[What you should do]
Below are the records; copy exactly the stretch from the line containing "yellow plate D7:F7" through the line containing "pink plate M5", both ends included, and nothing else.

[Material to process]
○ ○ ○ ○ ○

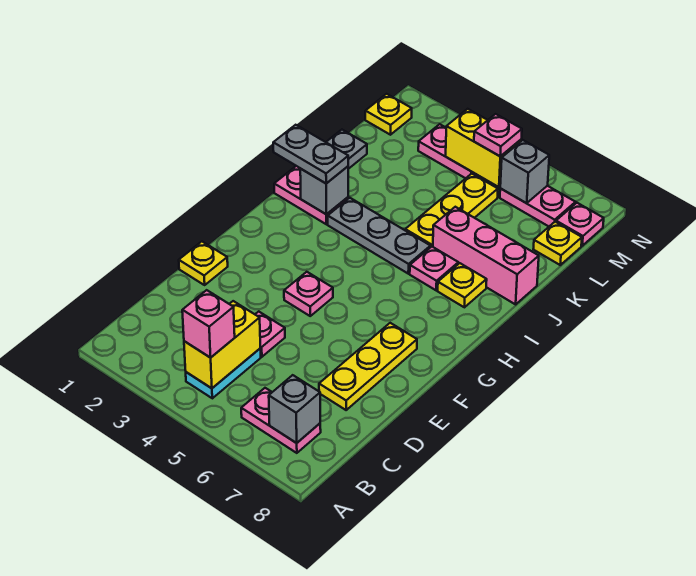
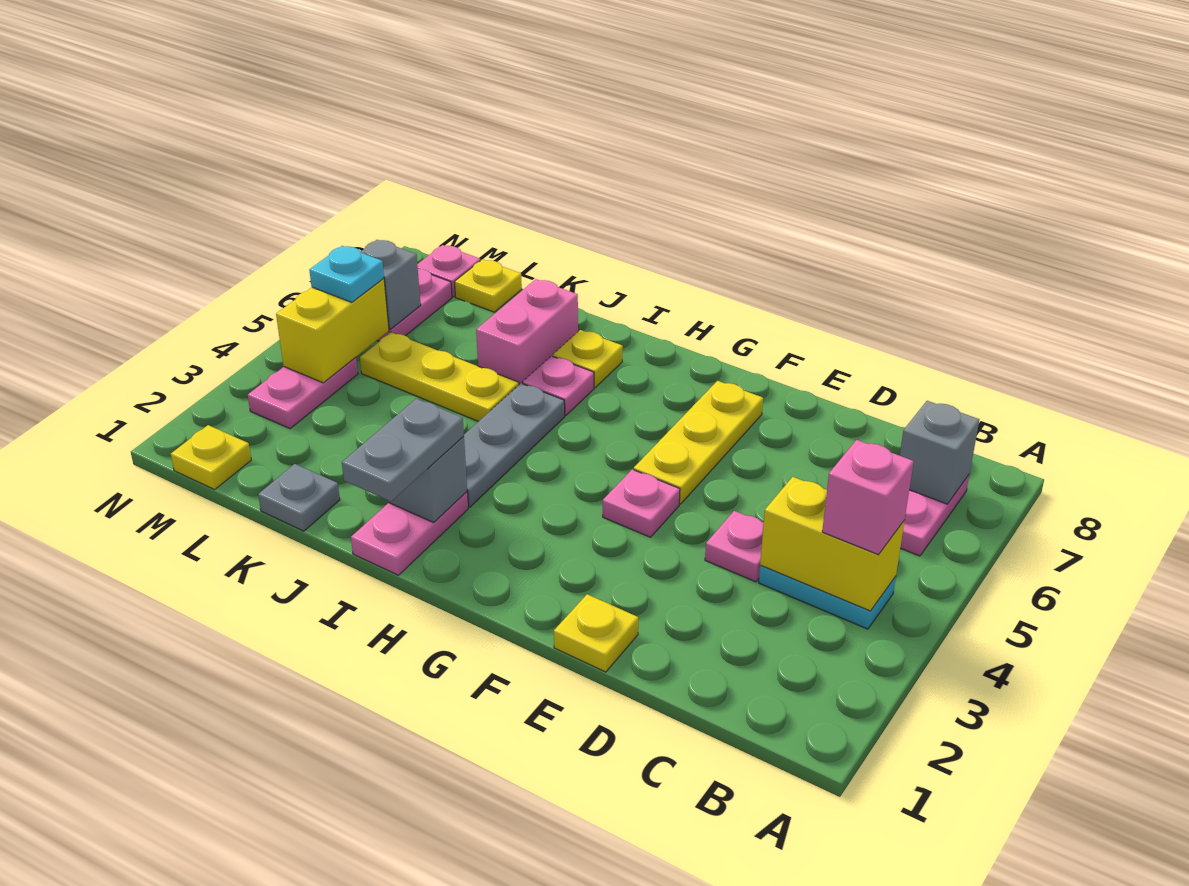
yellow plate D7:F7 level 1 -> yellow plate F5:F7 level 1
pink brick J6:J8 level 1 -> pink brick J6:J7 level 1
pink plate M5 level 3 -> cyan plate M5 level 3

○ ○ ○ ○ ○

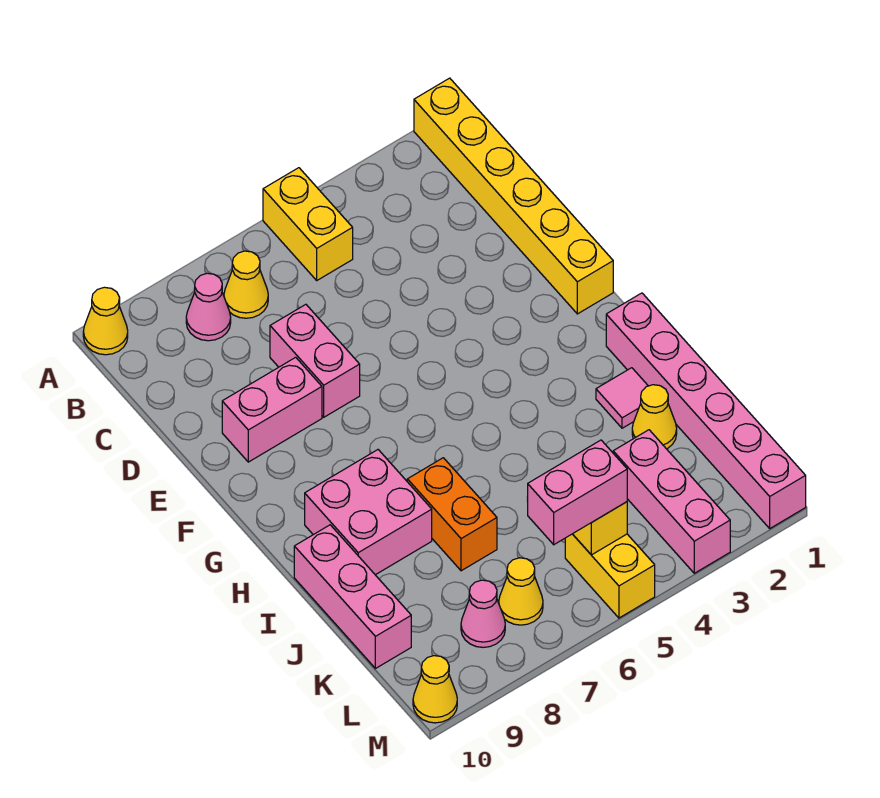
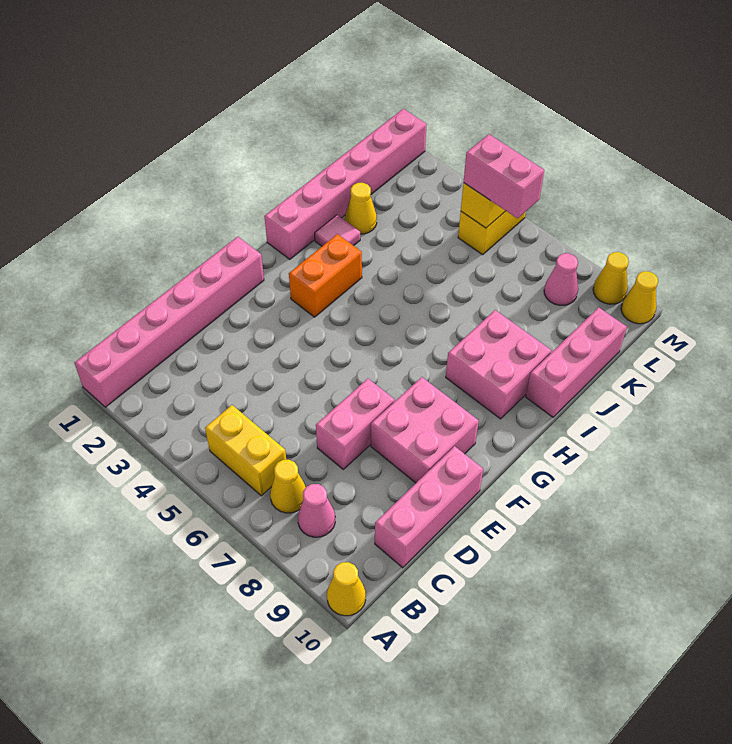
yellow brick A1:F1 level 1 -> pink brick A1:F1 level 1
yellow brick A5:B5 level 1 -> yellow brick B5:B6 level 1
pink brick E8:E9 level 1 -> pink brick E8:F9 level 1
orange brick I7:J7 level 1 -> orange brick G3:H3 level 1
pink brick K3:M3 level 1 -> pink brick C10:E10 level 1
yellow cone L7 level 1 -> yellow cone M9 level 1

○ ○ ○ ○ ○

[Exercise response]
yellow plate D7:F7 level 1 -> yellow plate F5:F7 level 1
pink brick J6:J8 level 1 -> pink brick J6:J7 level 1
pink plate M5 level 3 -> cyan plate M5 level 3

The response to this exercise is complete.